** Available data follows **

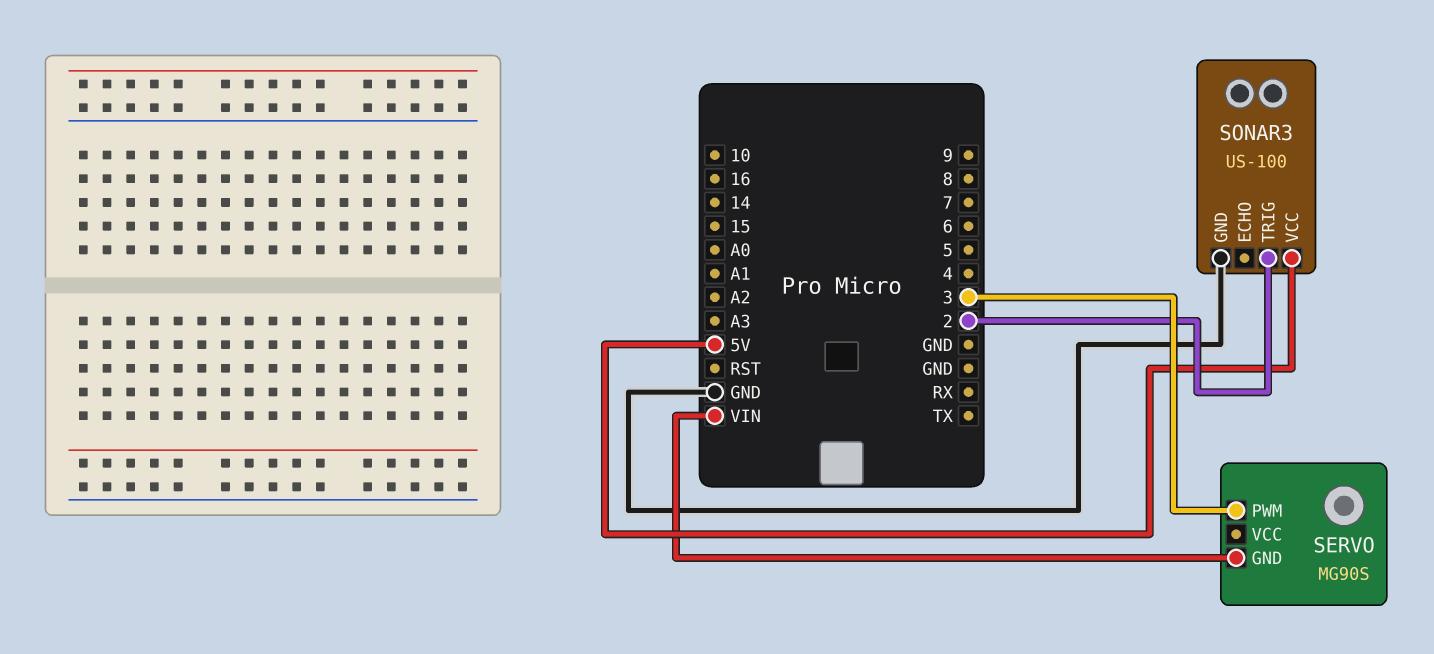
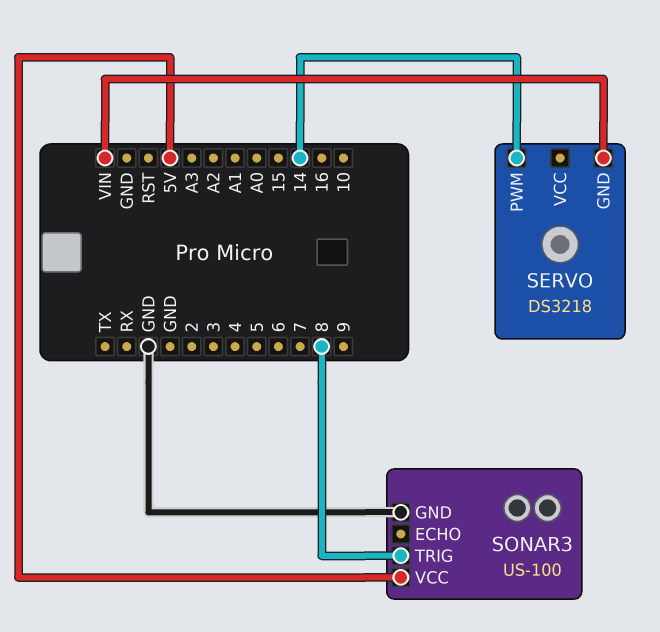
SERVO: MG90S -> DS3218
SERVO pin PWM: 3 -> 14
SONAR3 pin TRIG: 2 -> 8

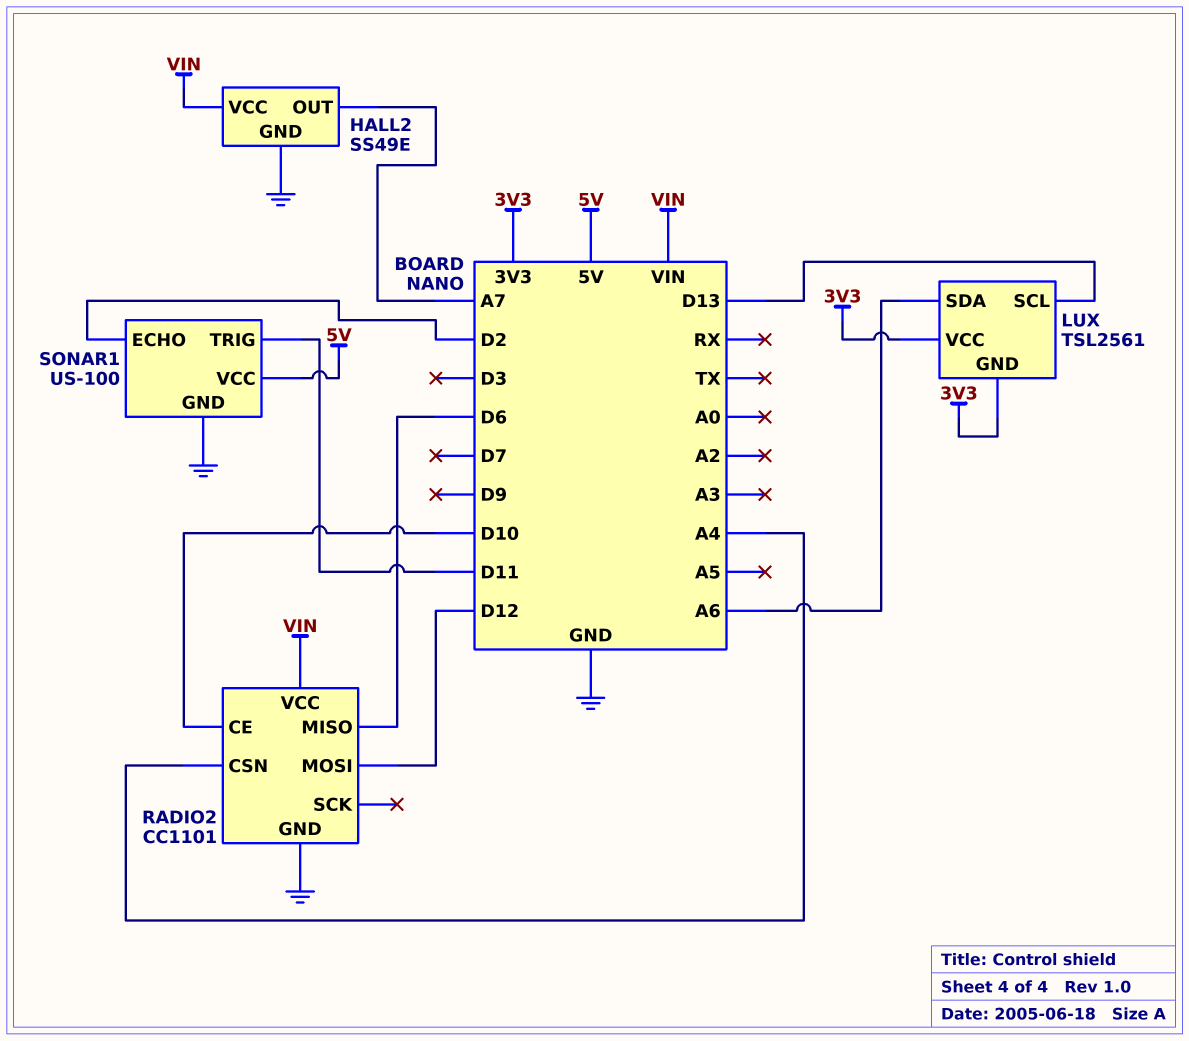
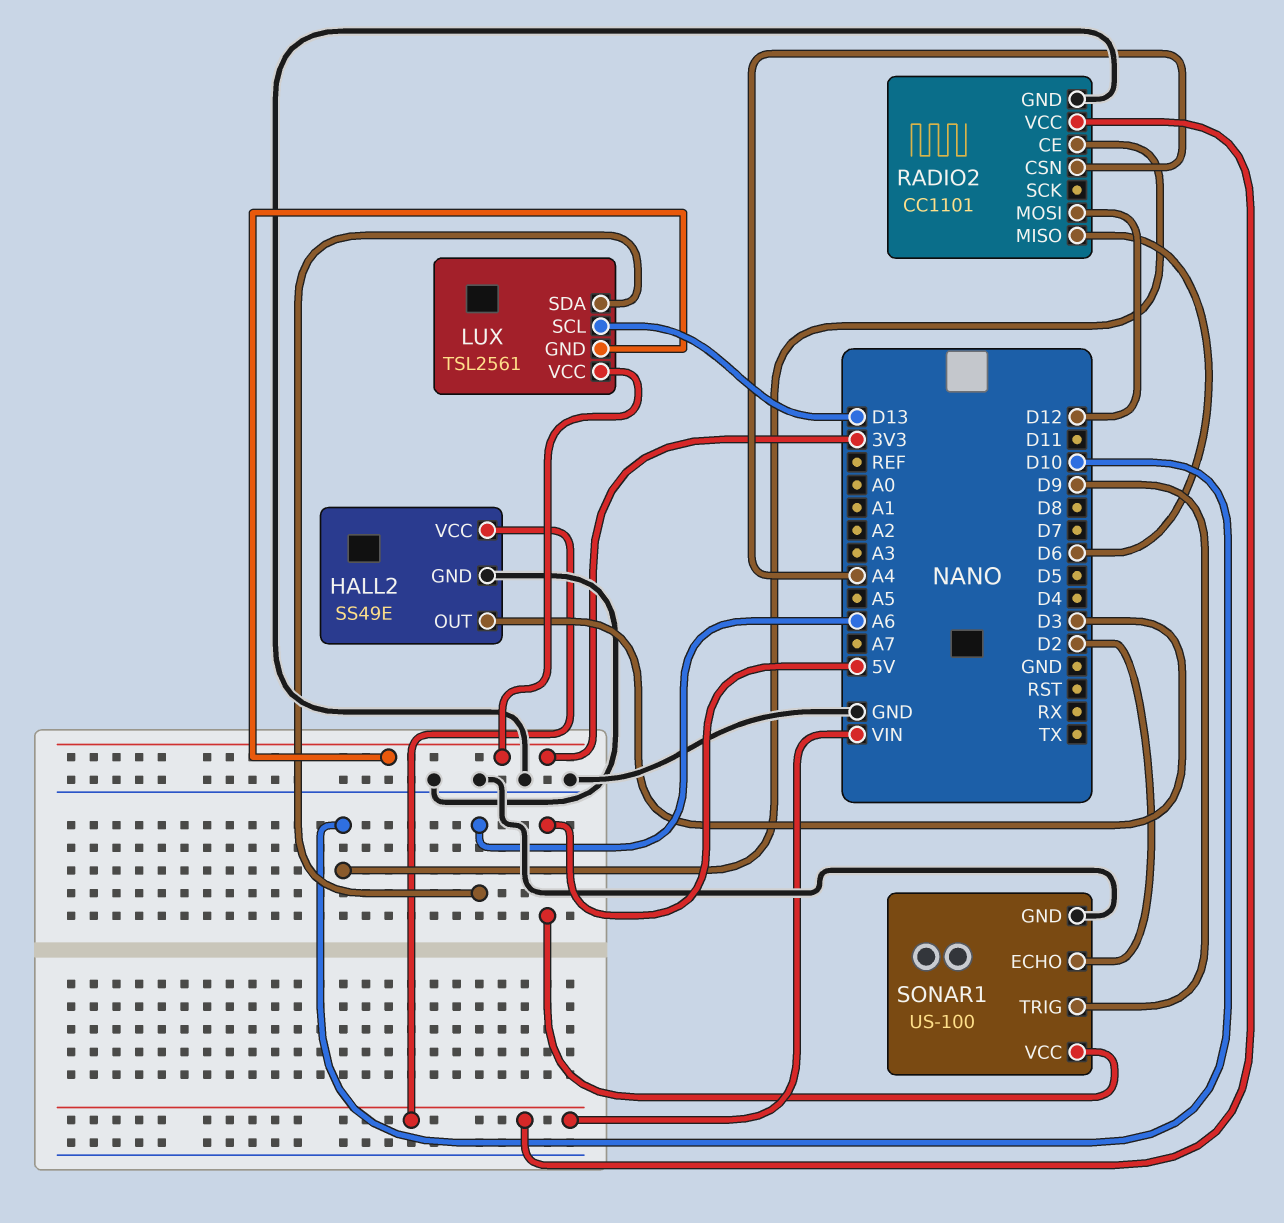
HALL2 pin OUT: A7 -> D3
SONAR1 pin TRIG: D11 -> D9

** End of Available data **

Your answer must be an exact copy of the entries above, with no pictures in it.

Result =
SERVO: MG90S -> DS3218
SERVO pin PWM: 3 -> 14
SONAR3 pin TRIG: 2 -> 8

HALL2 pin OUT: A7 -> D3
SONAR1 pin TRIG: D11 -> D9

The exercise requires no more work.